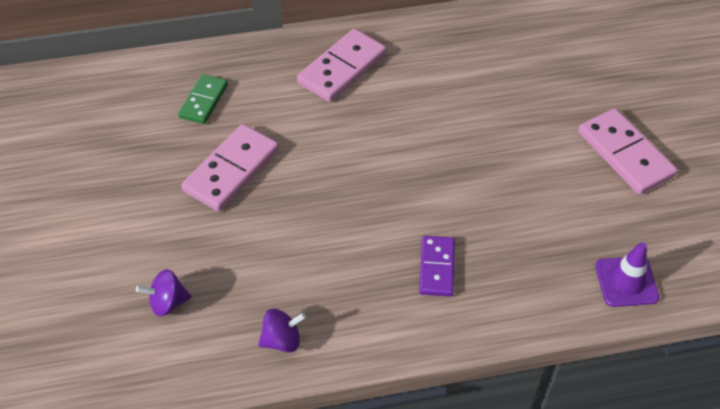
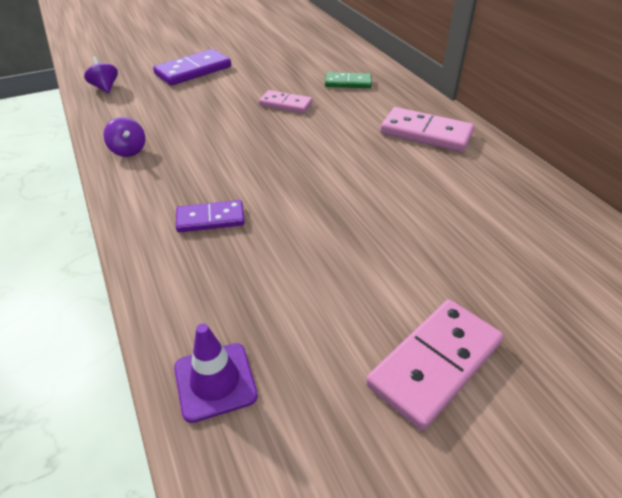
camera: 75 degrees right, 10 degrees down
(85, 258) = (193, 70): none -> purple domino
(168, 302) = (160, 102): purple spinning top -> purple spinning top (105, 87)
(231, 170) = (285, 104): pink domino -> pink domino, size x0.63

————

**GOAL OF THE EXERCISE:** Would you transcribe the listing above line by line, exactly, leaving every picture out?

**WRITTEN ANSWER:**
camera: 75 degrees right, 10 degrees down
(85, 258) = (193, 70): none -> purple domino
(168, 302) = (160, 102): purple spinning top -> purple spinning top (105, 87)
(231, 170) = (285, 104): pink domino -> pink domino, size x0.63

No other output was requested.